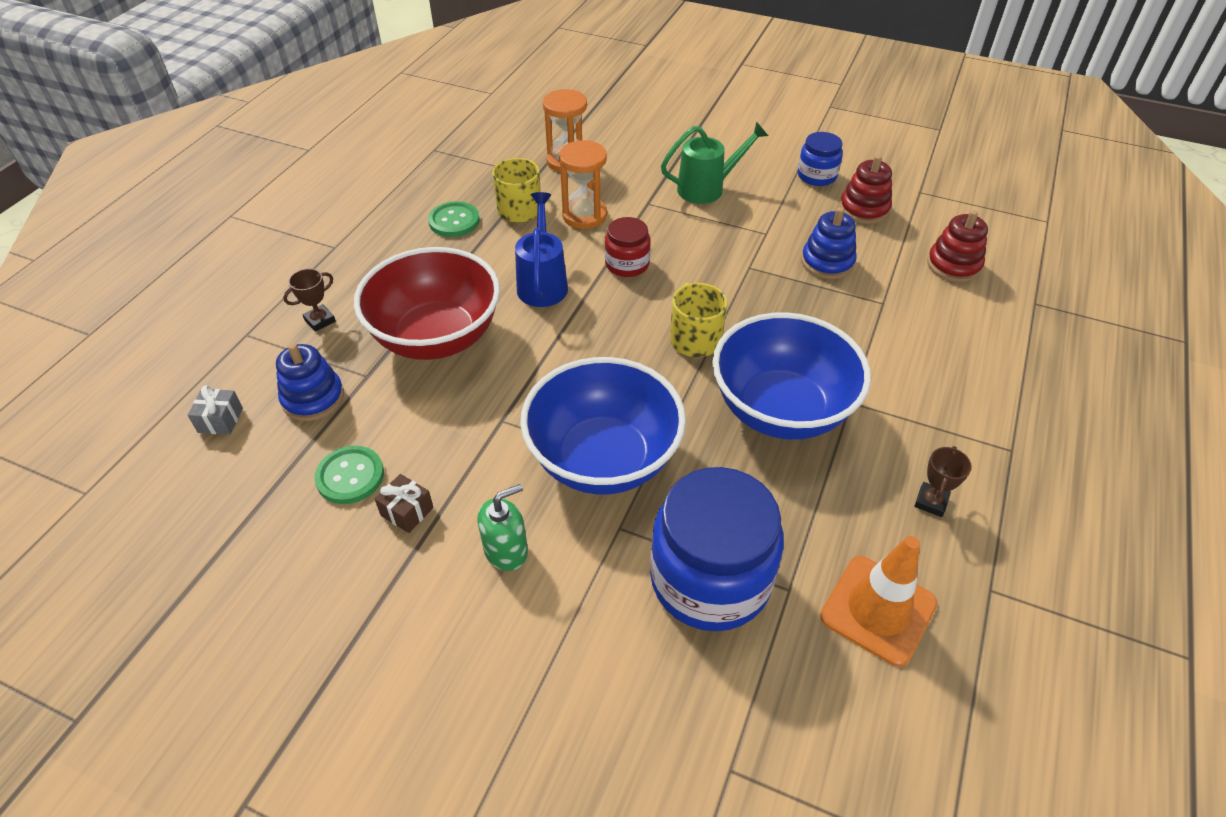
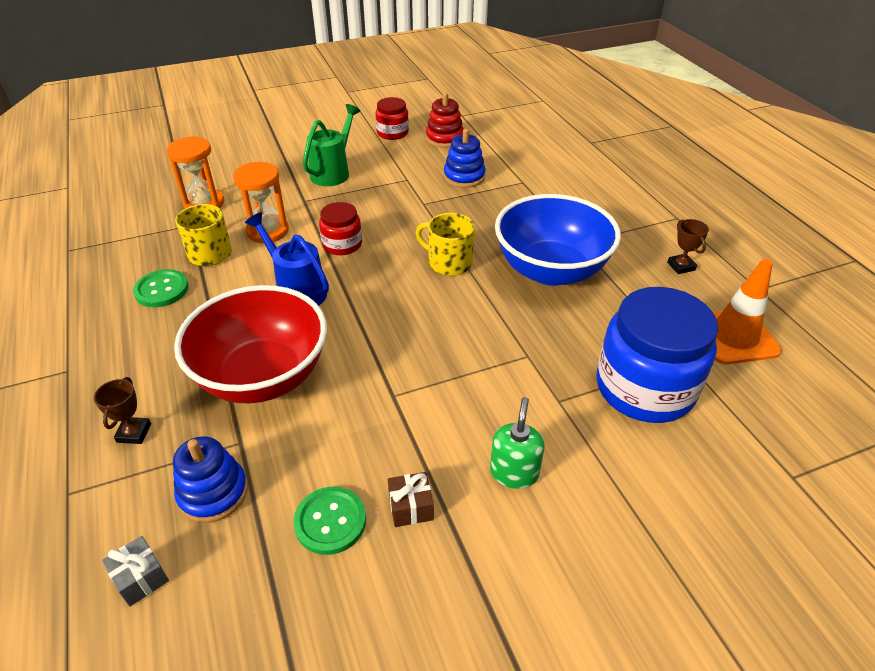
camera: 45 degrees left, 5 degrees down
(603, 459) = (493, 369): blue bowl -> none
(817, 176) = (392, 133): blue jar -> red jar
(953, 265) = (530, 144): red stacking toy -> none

---

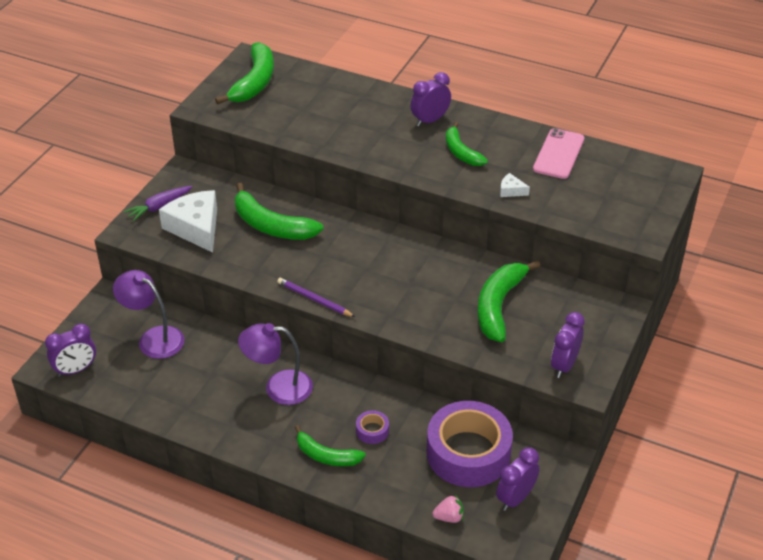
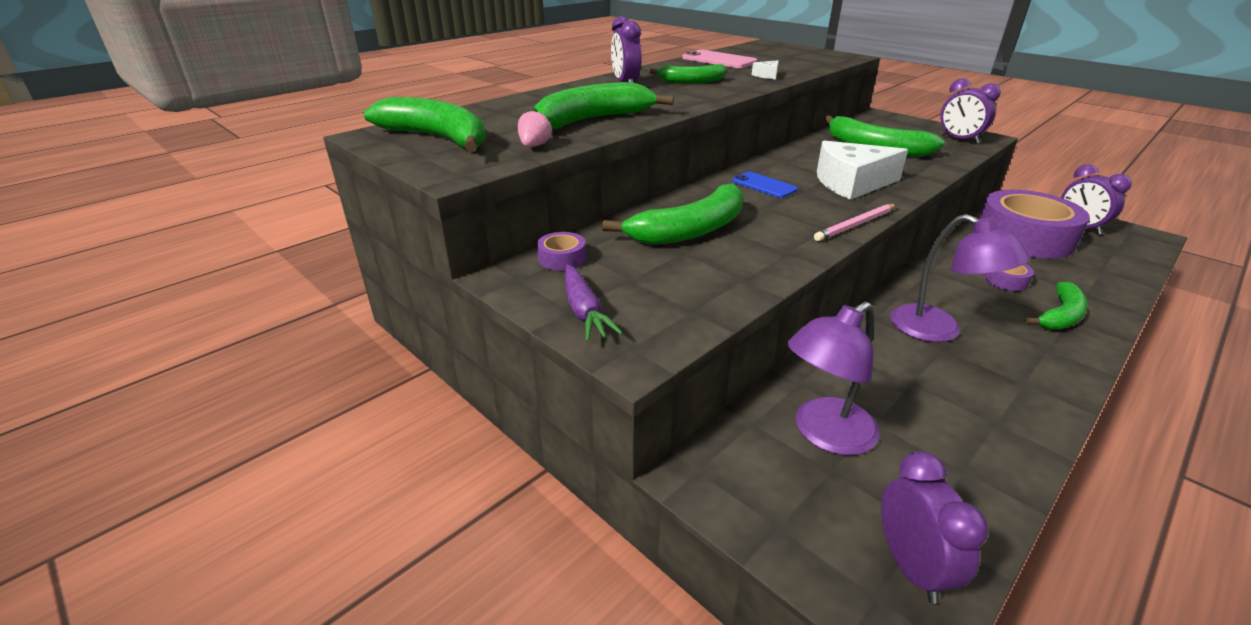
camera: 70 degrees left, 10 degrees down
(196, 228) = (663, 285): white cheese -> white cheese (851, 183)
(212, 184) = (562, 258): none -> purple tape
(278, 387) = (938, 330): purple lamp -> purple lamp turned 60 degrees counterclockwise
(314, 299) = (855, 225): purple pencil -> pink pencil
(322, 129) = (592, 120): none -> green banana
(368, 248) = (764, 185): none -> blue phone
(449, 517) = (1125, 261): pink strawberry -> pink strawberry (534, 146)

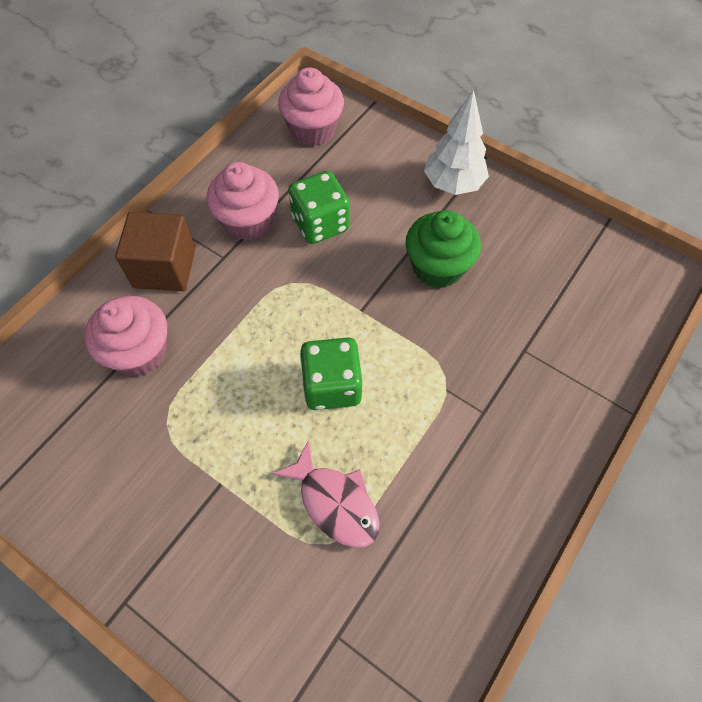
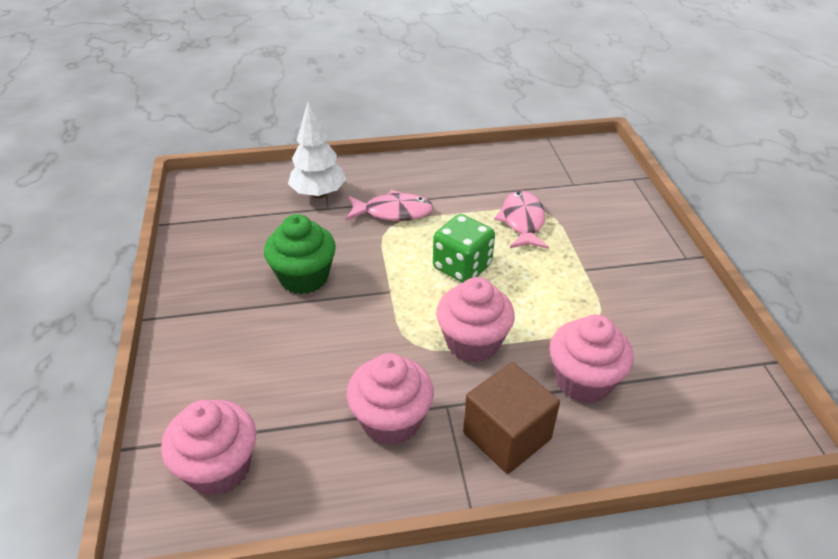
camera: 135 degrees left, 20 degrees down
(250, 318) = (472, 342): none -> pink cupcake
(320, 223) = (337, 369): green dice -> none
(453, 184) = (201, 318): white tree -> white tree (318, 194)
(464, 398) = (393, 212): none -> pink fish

* * *

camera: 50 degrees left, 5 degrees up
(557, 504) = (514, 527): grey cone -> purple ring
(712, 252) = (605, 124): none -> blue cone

**Work item:**
Only the lines from the one containing "(320, 223) = (337, 369): green dice -> none" through the one containing "(464, 398) = (393, 212): none -> pink fish" are to be retyped, both boundary lines included, with no other material.

**Exercise answer:**
(320, 223) = (337, 369): green dice -> none
(453, 184) = (201, 318): white tree -> white tree (318, 194)
(464, 398) = (393, 212): none -> pink fish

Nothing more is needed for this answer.